## TASK PROMPT
Go through the entries and copy every line that has the string "SONAR" in it.
Top of PROVIDED MATERIAL
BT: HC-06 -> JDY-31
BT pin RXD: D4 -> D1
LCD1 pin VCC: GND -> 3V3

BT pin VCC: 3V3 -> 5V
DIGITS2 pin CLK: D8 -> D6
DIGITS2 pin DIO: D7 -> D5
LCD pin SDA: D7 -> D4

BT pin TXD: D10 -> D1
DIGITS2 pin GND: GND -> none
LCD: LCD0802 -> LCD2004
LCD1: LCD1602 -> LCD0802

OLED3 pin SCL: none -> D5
Bottom of PROVIDED MATERIAL
Top of PROVIDED MATERIAL
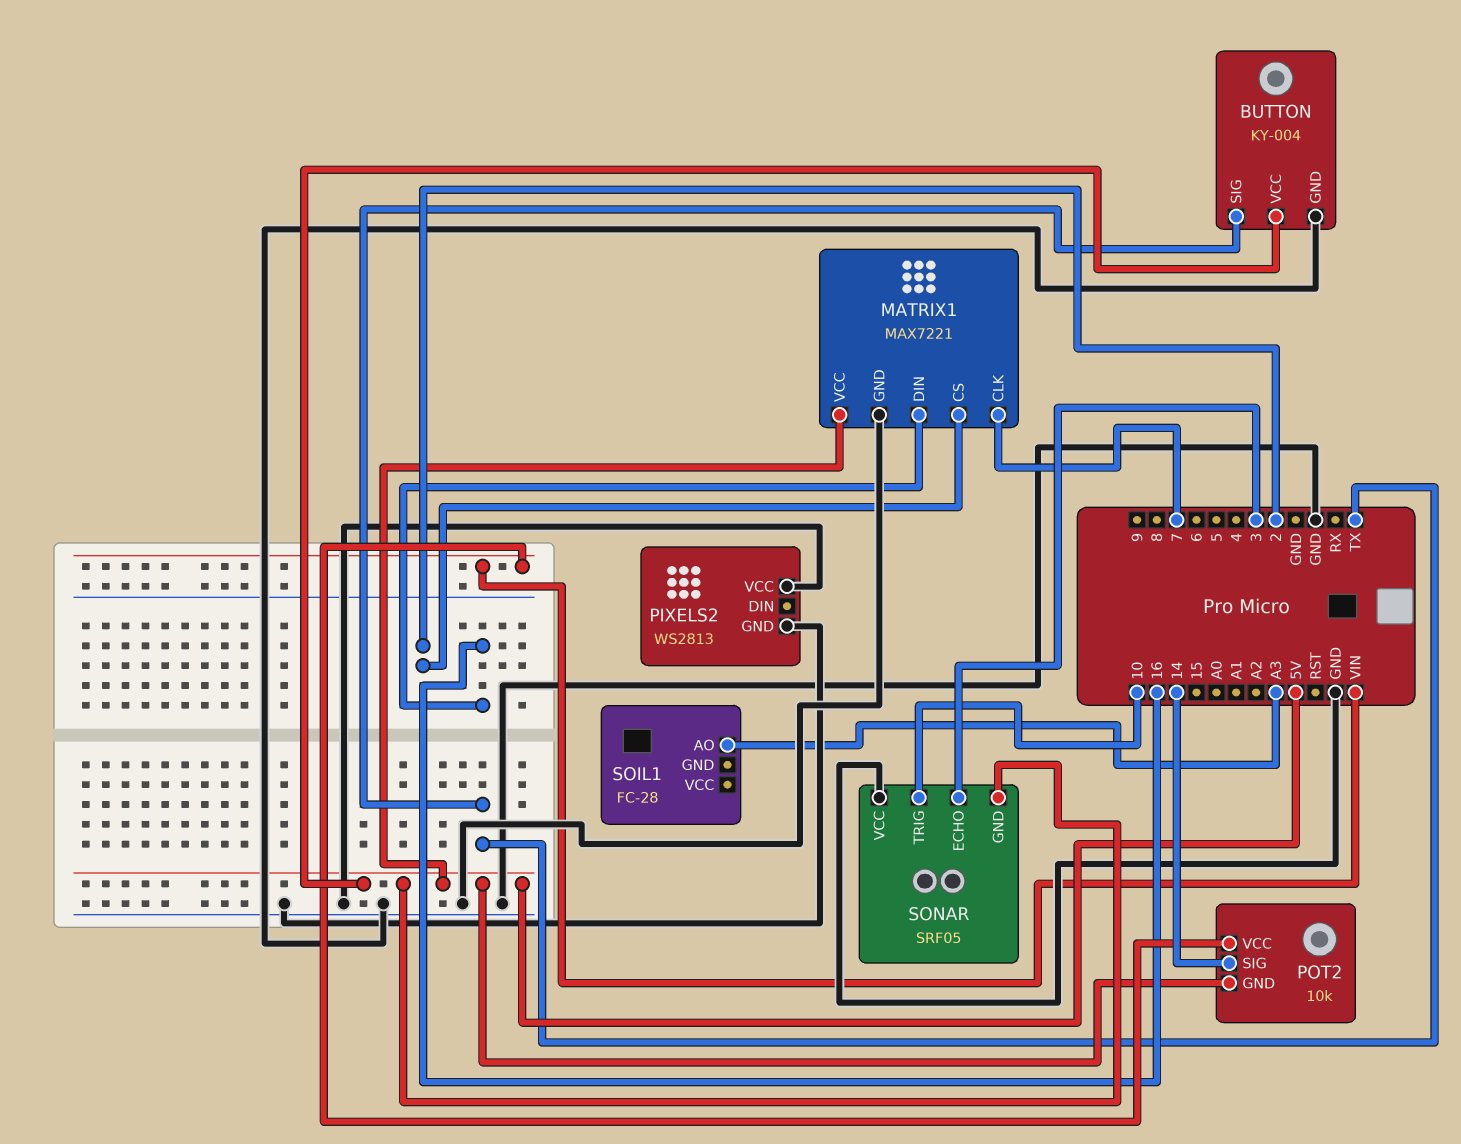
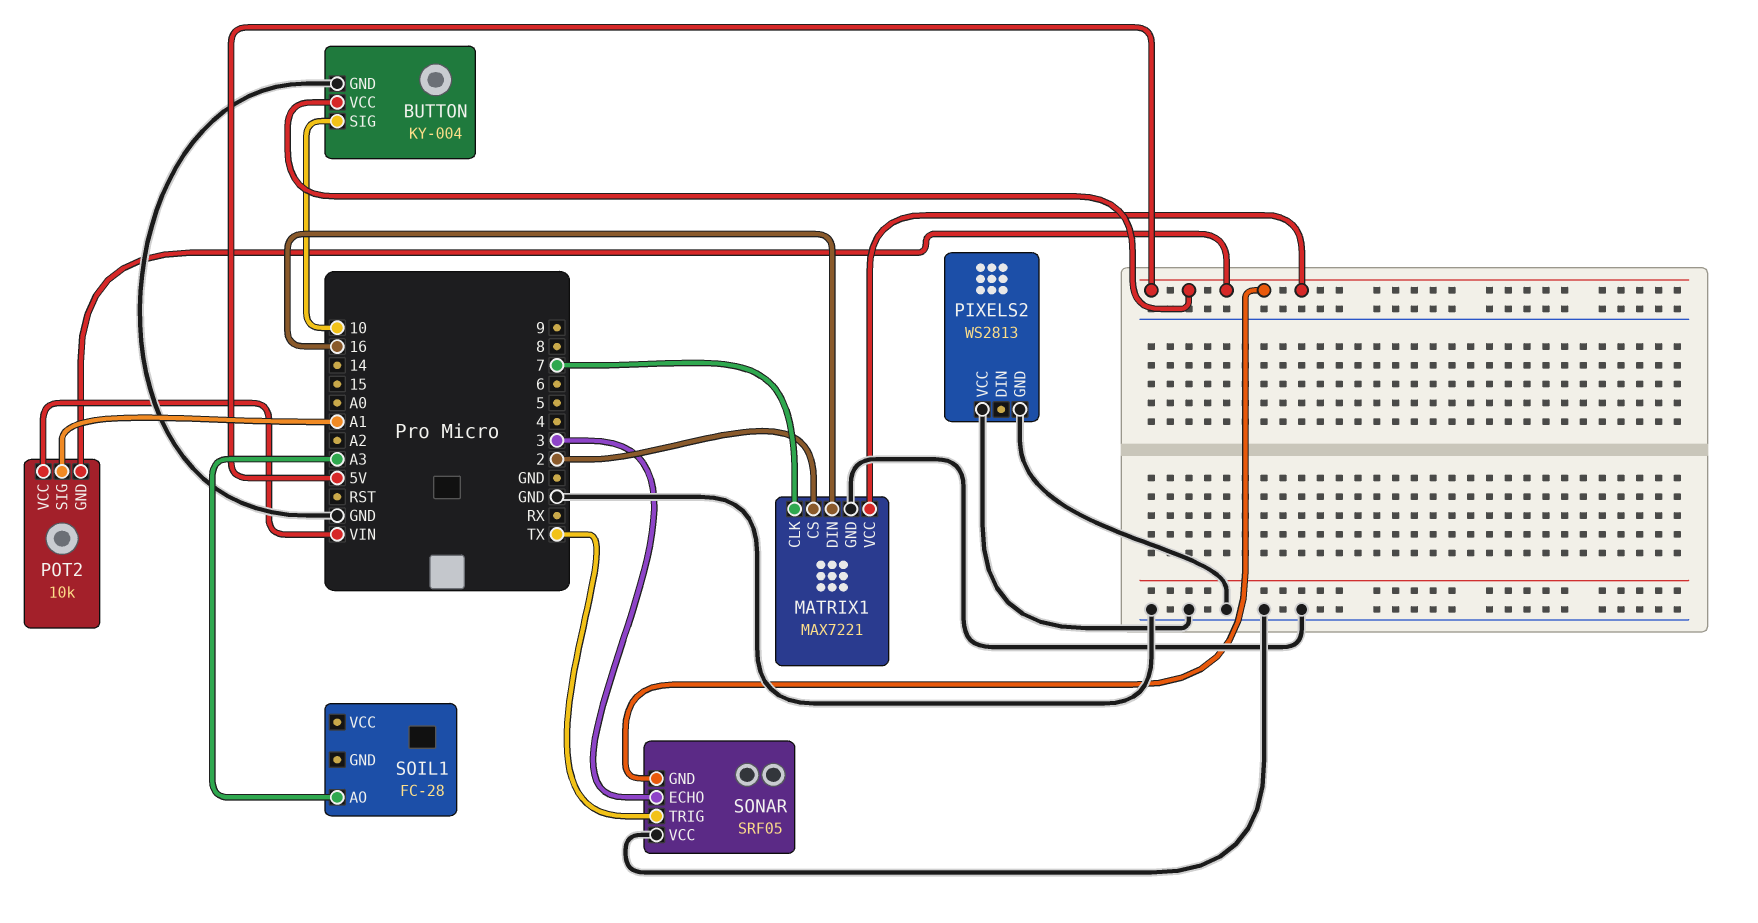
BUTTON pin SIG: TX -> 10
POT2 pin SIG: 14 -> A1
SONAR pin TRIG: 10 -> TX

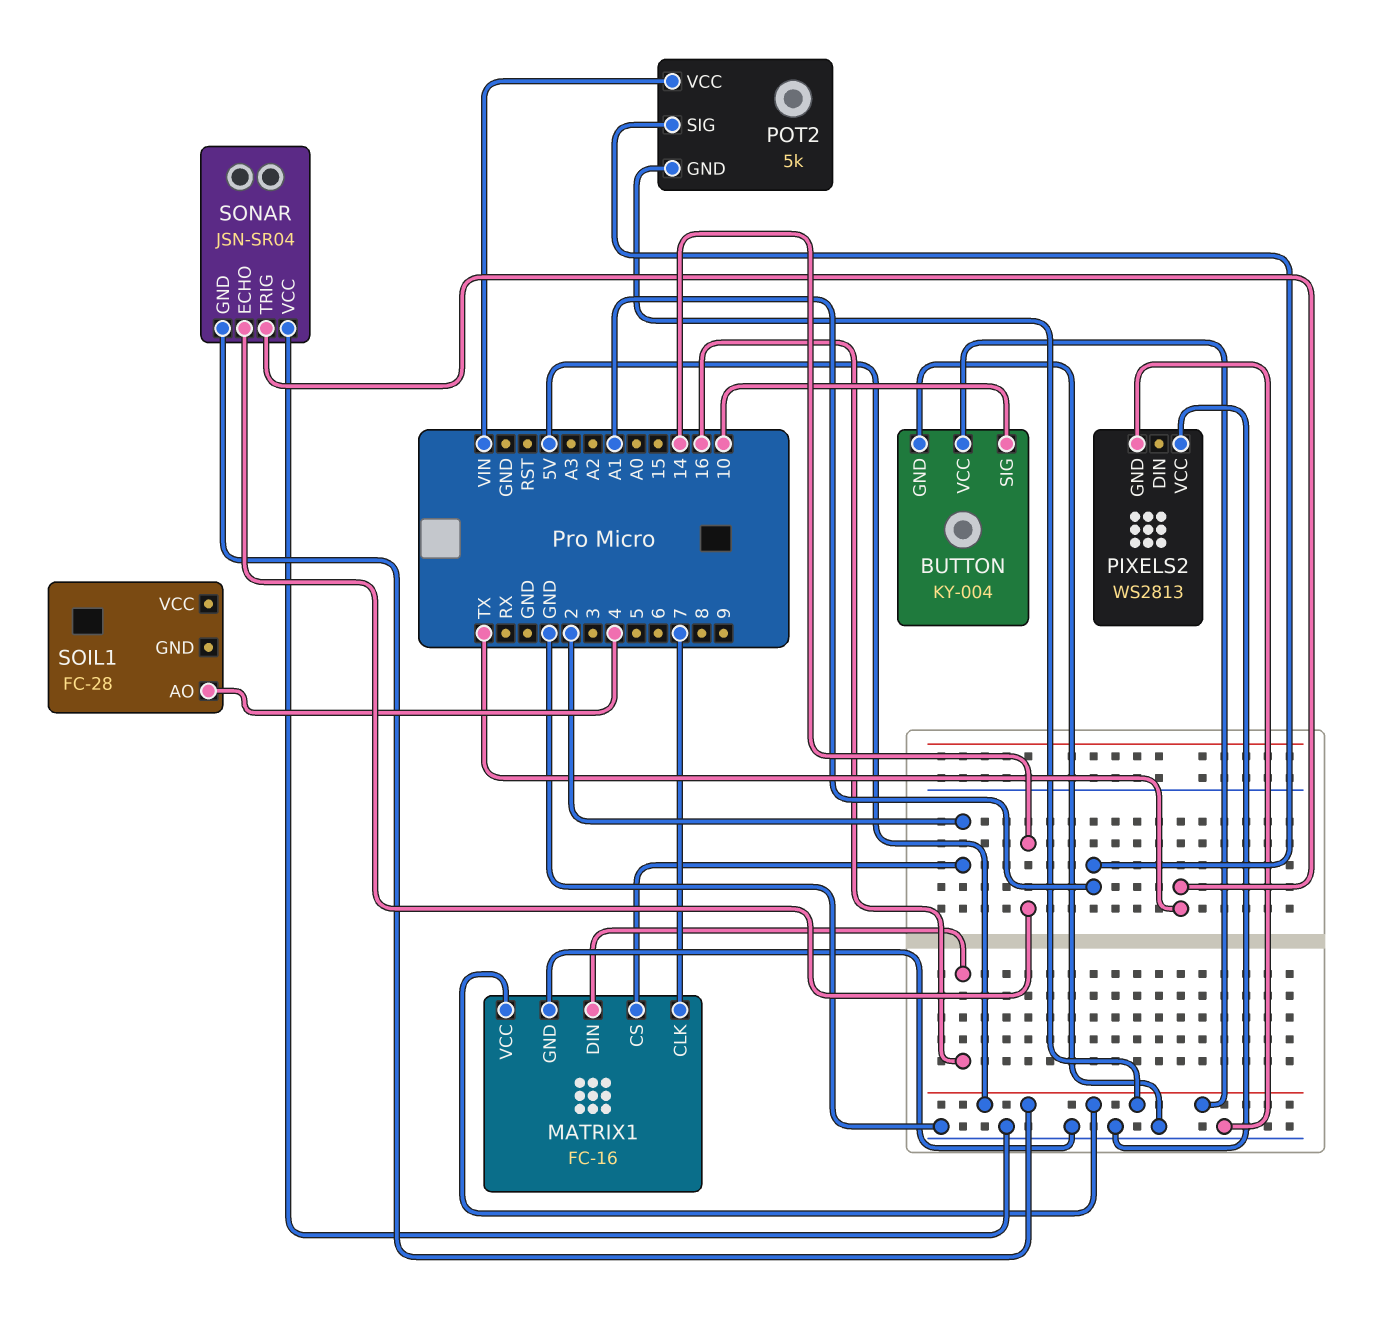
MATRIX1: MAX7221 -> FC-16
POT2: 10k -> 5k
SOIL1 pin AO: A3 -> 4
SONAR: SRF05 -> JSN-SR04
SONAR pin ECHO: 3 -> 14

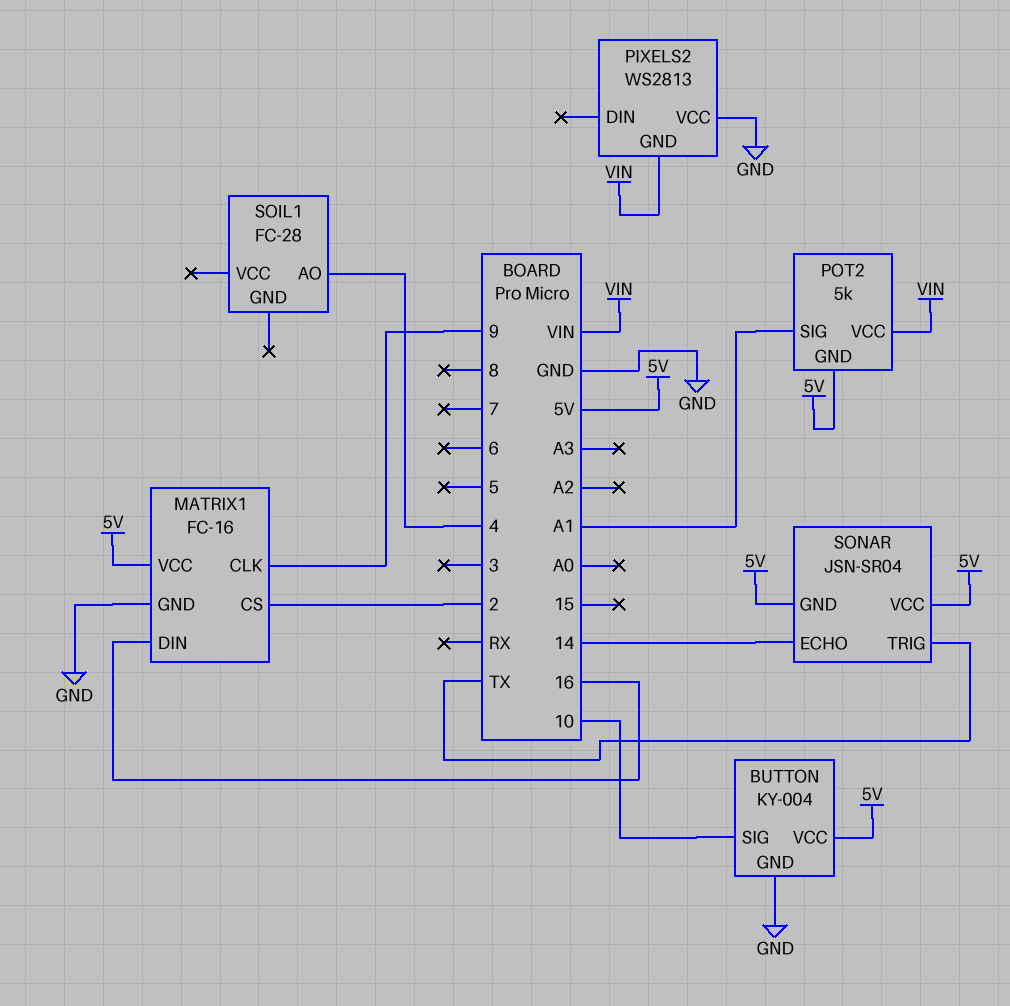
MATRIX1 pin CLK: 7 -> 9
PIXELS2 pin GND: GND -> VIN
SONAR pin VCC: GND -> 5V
Bottom of PROVIDED MATERIAL
## ANSWER TO THE PROBLEM
SONAR pin TRIG: 10 -> TX
SONAR: SRF05 -> JSN-SR04
SONAR pin ECHO: 3 -> 14
SONAR pin VCC: GND -> 5V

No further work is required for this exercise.